---------- Material provided ----------

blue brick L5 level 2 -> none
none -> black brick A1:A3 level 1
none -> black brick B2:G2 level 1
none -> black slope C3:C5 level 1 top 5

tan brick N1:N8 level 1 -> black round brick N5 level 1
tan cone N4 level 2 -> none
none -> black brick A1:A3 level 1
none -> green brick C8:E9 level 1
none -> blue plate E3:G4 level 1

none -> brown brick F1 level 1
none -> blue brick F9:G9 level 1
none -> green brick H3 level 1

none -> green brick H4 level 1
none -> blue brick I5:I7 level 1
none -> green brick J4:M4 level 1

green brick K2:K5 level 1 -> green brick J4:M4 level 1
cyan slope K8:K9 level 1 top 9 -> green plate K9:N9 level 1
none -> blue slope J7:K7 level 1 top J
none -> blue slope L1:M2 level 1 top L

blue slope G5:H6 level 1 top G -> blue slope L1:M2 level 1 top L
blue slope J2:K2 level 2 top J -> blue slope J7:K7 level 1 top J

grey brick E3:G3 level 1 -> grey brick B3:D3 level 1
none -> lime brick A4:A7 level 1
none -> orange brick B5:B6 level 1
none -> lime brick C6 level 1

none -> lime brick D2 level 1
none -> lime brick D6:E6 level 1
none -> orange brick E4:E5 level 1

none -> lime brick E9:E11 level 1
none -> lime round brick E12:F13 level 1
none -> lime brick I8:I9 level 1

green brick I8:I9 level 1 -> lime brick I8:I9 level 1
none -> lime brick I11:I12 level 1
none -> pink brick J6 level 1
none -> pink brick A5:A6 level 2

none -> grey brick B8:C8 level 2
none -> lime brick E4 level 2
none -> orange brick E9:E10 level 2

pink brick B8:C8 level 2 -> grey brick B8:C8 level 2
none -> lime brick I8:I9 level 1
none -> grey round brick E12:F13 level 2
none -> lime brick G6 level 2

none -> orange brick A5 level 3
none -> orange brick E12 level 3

----------

__Task requirements__
Quote exactly what appears from the line containing "none -> lime round brick E12:F13 level 1" through the final line of the listing above, including both of those lines.

__Answer section__
none -> lime round brick E12:F13 level 1
none -> lime brick I8:I9 level 1

green brick I8:I9 level 1 -> lime brick I8:I9 level 1
none -> lime brick I11:I12 level 1
none -> pink brick J6 level 1
none -> pink brick A5:A6 level 2

none -> grey brick B8:C8 level 2
none -> lime brick E4 level 2
none -> orange brick E9:E10 level 2

pink brick B8:C8 level 2 -> grey brick B8:C8 level 2
none -> lime brick I8:I9 level 1
none -> grey round brick E12:F13 level 2
none -> lime brick G6 level 2

none -> orange brick A5 level 3
none -> orange brick E12 level 3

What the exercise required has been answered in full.